§ **To do**
Only one stretch of the data below is needed. Output the lines from the one with "red box: 5 -> 8" up to and including the one with "yellow can: 9 -> 11", exactly as they stand.

§ **Exercise data**
■ ■ ■ ■

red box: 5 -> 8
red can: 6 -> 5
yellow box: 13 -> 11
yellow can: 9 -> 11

■ ■ ■ ■

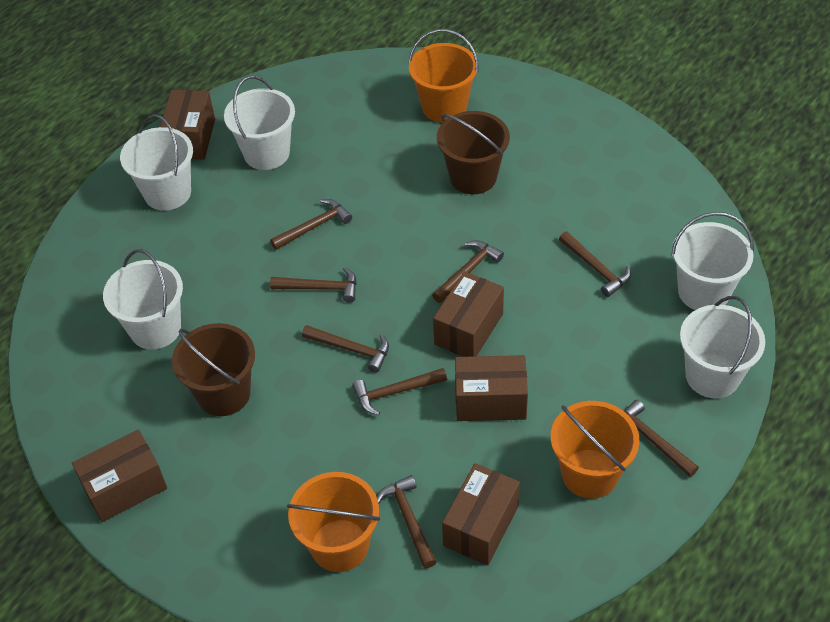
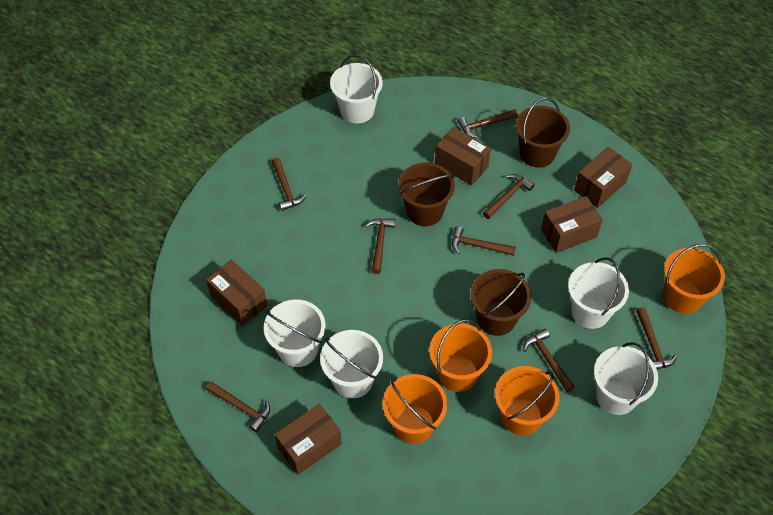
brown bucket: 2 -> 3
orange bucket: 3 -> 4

■ ■ ■ ■

§ **Answer to the problem**
red box: 5 -> 8
red can: 6 -> 5
yellow box: 13 -> 11
yellow can: 9 -> 11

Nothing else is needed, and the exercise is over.